__Exercise aim__. Find and copy each line of the records where the string "Kapsel" shows up.

Colored object listings
==========

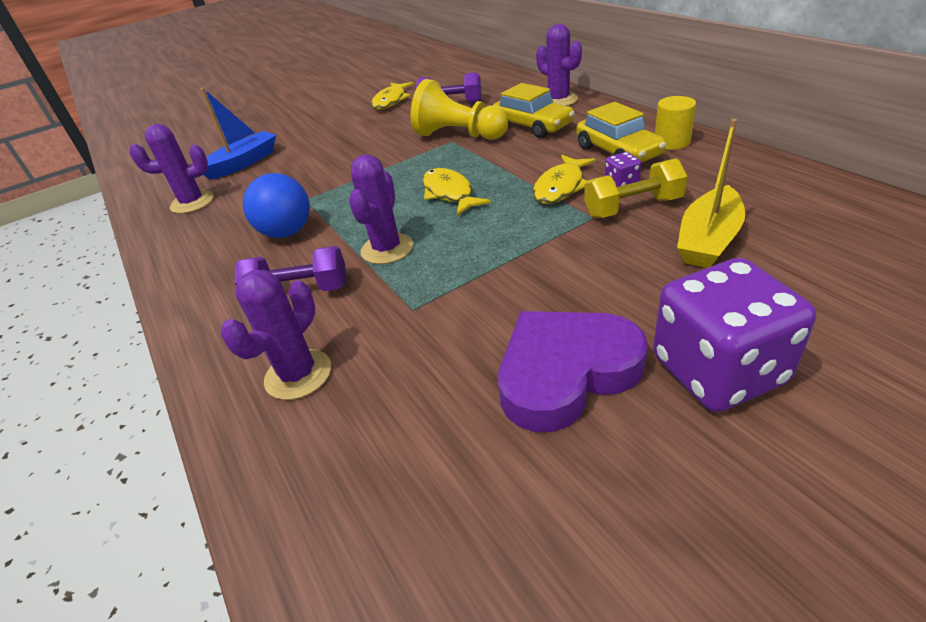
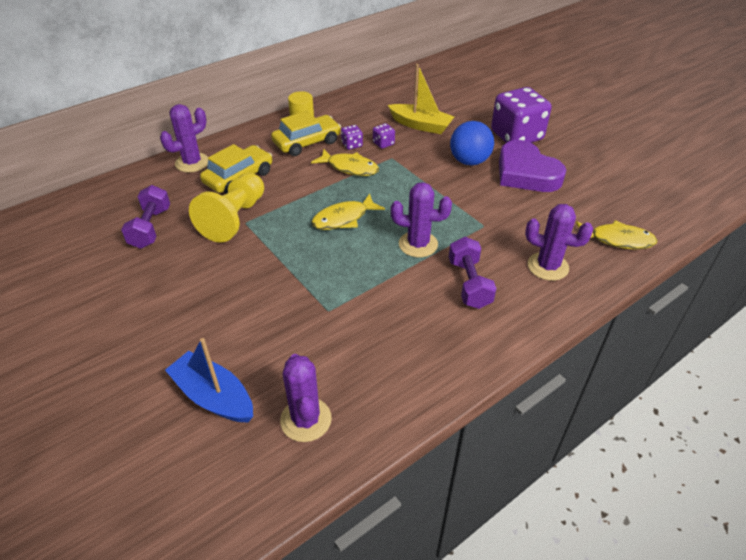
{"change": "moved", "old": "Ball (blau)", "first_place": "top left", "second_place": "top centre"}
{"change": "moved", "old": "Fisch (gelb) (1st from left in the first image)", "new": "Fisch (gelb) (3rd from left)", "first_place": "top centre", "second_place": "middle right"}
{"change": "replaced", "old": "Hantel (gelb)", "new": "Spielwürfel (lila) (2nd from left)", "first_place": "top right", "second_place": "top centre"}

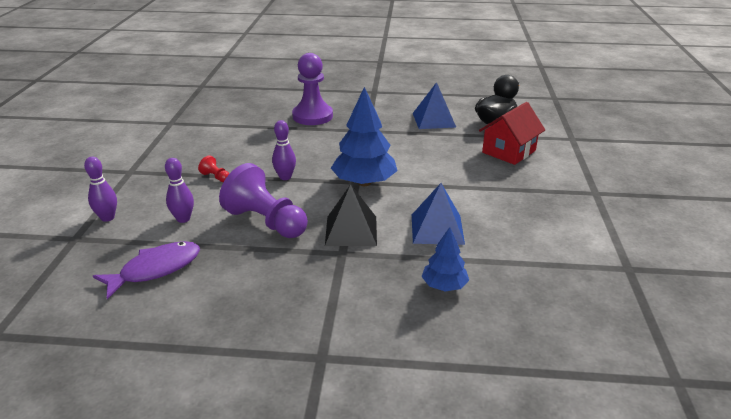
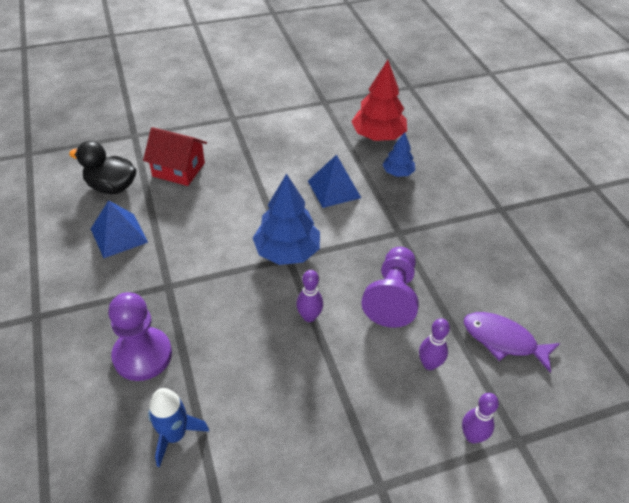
{"change": "removed", "old": "Bauer (rot)", "first_place": "middle left"}
{"change": "removed", "old": "Pyramide (schwarz)", "first_place": "centre"}
{"change": "added", "new": "Rakete (blau)", "second_place": "bottom left"}
{"change": "added", "new": "Baum (rot)", "second_place": "top centre"}

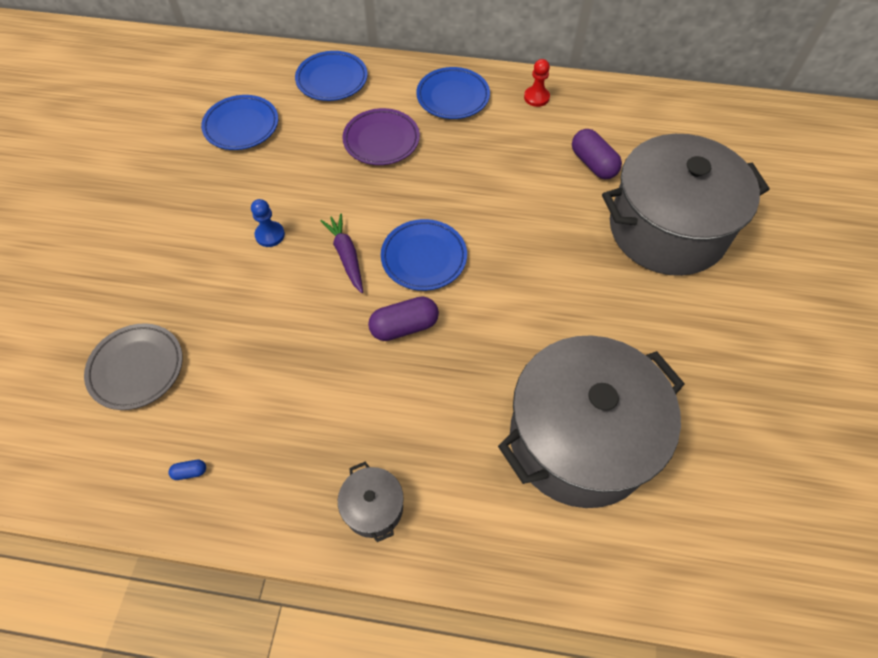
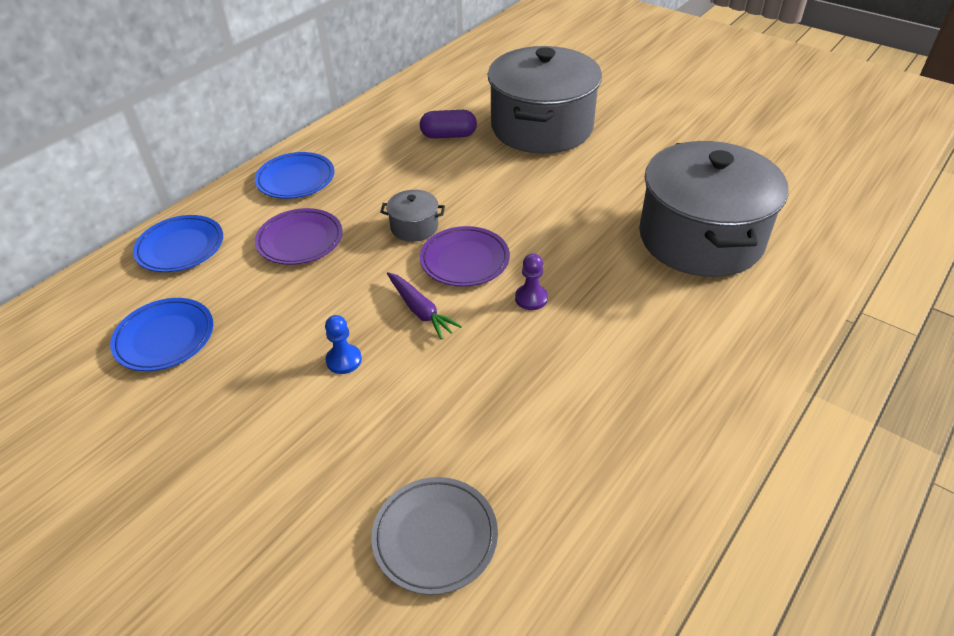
{"change": "removed", "old": "Kapsel (blau)", "first_place": "bottom left"}
{"change": "removed", "old": "Bauer (rot)", "first_place": "top centre"}
{"change": "moved", "old": "Kochtopf (grau) (1st from left)", "first_place": "bottom centre", "second_place": "centre"}
{"change": "replaced", "old": "Kapsel (lila) (1st from left)", "new": "Bauer (lila)", "first_place": "centre", "second_place": "centre"}
{"change": "recoloured", "old": "Teller (blau) (3rd from left)", "new": "Teller (lila) (2nd from left)", "first_place": "centre", "second_place": "centre"}
{"change": "turned", "old": "Karotte (lila)", "first_place": "centre", "second_place": "centre", "degrees": -135}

==========

__Result below__.
{"change": "removed", "old": "Kapsel (blau)", "first_place": "bottom left"}
{"change": "replaced", "old": "Kapsel (lila) (1st from left)", "new": "Bauer (lila)", "first_place": "centre", "second_place": "centre"}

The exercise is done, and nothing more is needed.